— WHAT IS BEING ASKED —
Can you return the records below exactly as they stand, but only from the first line through the one with "cuchara (morado) 677, 460, 20, 49"?

━━━━━━━━━━━━━━━━━━━━

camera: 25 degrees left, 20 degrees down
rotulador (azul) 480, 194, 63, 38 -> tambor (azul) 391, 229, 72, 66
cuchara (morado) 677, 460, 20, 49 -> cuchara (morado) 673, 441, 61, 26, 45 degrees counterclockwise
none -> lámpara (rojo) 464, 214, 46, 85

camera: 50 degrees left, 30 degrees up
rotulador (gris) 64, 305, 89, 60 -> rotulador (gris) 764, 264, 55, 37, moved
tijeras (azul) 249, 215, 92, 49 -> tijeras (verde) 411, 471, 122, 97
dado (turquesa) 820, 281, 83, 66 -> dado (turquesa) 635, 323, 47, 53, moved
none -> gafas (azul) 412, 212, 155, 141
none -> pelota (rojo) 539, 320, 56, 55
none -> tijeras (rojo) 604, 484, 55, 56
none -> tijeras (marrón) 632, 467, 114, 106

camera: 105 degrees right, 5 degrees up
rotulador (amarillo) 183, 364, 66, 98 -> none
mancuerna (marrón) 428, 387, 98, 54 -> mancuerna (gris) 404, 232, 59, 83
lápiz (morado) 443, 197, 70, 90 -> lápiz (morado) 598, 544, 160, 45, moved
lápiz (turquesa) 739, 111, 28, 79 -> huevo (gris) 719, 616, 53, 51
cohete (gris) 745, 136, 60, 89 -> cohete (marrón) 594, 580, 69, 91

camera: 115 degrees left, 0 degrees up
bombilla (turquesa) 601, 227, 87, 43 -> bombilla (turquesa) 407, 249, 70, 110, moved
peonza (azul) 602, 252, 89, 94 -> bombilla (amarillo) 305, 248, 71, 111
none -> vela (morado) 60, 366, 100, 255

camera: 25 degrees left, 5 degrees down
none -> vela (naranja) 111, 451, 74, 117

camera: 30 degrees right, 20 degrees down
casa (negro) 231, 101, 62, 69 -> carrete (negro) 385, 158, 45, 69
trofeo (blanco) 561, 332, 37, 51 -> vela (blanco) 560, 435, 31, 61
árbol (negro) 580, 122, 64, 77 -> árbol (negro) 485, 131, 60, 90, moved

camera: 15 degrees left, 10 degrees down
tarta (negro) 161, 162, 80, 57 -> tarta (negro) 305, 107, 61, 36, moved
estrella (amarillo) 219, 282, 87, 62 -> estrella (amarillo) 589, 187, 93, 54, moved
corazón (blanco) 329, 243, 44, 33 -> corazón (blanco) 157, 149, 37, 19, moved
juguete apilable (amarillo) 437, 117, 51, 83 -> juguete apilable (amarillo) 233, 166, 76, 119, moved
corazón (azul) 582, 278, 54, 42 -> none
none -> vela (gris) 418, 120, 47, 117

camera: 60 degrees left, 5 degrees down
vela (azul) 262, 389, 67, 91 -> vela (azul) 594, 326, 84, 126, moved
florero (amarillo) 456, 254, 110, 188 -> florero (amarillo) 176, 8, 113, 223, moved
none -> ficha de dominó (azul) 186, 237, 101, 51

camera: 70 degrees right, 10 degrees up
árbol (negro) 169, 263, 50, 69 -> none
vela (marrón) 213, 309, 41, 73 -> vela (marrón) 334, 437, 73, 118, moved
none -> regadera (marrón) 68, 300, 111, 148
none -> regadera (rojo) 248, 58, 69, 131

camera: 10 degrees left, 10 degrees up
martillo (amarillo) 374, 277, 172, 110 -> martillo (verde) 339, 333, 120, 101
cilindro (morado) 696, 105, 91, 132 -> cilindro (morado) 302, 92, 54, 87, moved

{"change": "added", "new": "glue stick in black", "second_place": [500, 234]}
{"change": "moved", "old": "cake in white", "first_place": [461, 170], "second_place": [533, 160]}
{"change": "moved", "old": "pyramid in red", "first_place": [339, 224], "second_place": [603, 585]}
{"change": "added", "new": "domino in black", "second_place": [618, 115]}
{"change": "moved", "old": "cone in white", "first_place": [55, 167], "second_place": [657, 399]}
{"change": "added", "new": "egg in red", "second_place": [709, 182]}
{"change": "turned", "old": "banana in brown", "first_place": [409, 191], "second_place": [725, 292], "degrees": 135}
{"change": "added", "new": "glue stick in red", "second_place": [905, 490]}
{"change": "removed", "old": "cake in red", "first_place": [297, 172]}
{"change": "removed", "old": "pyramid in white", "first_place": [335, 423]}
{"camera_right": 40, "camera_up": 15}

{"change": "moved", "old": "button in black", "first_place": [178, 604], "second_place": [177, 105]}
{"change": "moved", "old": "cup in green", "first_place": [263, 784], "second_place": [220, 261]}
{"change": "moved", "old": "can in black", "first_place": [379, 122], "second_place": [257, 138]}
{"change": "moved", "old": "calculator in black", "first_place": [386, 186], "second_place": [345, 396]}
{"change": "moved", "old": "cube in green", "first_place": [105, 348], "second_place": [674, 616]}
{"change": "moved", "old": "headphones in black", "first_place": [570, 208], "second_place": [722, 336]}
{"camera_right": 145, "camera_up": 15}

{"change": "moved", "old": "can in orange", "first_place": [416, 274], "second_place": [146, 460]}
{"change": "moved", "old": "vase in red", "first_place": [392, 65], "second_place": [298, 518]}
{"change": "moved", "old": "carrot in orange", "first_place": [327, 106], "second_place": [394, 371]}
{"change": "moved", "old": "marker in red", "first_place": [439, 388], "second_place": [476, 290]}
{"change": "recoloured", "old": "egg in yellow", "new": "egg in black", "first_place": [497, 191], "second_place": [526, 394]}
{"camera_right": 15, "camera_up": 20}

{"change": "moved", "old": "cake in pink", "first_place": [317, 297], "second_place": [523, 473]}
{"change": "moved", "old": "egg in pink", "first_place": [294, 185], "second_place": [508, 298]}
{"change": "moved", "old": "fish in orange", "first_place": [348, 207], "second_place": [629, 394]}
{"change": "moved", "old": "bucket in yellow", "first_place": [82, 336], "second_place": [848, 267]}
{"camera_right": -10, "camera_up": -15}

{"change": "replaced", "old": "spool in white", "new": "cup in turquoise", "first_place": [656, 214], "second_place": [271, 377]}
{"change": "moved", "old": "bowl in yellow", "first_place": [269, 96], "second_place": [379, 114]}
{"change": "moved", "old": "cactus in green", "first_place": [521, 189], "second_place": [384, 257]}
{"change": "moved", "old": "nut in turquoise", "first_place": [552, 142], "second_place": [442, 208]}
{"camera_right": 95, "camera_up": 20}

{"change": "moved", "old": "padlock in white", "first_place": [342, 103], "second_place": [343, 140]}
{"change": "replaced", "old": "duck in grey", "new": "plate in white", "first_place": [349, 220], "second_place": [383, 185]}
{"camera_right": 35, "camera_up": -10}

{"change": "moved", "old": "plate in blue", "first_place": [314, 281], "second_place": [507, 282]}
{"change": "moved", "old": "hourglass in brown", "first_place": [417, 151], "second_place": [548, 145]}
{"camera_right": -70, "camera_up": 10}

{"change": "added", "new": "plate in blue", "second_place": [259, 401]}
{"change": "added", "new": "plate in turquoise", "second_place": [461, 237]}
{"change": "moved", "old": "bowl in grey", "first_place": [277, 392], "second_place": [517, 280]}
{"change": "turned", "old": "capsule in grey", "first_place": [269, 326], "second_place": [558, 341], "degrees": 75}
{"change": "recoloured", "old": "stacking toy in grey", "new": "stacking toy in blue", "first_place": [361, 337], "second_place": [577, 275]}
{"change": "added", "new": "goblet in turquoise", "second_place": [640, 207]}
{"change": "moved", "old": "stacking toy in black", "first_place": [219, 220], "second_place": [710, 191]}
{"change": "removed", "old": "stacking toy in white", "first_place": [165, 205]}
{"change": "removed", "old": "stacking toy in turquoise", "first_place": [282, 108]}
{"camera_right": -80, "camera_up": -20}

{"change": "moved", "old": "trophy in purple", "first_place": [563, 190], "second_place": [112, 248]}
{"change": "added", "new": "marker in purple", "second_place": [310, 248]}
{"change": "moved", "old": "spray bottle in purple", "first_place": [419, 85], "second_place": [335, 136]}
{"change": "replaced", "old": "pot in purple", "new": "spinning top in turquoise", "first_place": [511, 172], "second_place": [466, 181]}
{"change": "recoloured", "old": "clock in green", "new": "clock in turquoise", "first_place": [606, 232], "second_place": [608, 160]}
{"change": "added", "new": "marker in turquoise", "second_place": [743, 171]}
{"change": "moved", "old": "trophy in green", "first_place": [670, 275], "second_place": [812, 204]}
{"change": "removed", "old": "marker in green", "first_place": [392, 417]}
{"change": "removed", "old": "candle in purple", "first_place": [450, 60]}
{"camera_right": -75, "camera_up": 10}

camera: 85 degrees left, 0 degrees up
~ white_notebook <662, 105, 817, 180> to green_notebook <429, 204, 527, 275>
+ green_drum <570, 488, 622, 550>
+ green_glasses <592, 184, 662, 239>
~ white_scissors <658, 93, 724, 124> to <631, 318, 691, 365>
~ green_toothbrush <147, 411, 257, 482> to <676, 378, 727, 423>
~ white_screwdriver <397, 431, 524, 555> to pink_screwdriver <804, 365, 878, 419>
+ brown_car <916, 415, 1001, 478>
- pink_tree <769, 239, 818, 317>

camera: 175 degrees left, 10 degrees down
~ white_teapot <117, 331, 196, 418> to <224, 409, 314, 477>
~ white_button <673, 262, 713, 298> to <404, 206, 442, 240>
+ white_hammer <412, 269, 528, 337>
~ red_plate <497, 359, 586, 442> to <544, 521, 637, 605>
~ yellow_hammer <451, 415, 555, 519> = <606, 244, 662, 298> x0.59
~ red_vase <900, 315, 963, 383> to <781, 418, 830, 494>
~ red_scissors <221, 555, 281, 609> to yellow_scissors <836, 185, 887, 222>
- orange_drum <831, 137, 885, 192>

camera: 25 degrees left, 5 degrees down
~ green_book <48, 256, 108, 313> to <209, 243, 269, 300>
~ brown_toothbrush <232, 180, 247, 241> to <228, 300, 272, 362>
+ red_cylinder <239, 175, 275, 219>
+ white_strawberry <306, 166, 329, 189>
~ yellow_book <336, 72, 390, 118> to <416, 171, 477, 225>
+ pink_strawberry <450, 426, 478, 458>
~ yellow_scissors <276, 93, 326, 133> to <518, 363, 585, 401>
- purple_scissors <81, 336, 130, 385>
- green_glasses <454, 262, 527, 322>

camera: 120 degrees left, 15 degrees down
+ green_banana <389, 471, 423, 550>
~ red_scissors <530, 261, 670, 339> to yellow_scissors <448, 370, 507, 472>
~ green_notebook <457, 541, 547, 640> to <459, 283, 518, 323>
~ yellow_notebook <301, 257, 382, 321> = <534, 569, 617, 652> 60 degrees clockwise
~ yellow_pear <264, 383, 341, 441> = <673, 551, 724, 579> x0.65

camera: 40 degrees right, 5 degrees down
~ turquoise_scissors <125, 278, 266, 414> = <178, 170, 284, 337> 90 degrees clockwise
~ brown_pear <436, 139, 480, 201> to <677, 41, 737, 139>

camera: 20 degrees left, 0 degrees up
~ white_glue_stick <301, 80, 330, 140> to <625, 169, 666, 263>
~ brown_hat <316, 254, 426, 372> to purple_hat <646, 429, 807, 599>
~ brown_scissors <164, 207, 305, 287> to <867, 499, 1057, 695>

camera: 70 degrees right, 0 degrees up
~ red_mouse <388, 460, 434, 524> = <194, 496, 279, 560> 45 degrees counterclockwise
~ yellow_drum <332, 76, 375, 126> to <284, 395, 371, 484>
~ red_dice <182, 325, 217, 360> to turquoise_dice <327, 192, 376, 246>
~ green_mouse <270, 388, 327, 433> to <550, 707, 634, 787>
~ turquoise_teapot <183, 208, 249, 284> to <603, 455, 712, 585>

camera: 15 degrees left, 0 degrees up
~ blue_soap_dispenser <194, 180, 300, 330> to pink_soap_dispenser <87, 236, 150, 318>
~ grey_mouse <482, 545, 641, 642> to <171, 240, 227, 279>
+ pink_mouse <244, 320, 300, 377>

━━━━━━━━━━━━━━━━━━━━

— ANSWER BOX —
camera: 25 degrees left, 20 degrees down
rotulador (azul) 480, 194, 63, 38 -> tambor (azul) 391, 229, 72, 66
cuchara (morado) 677, 460, 20, 49 -> cuchara (morado) 673, 441, 61, 26, 45 degrees counterclockwise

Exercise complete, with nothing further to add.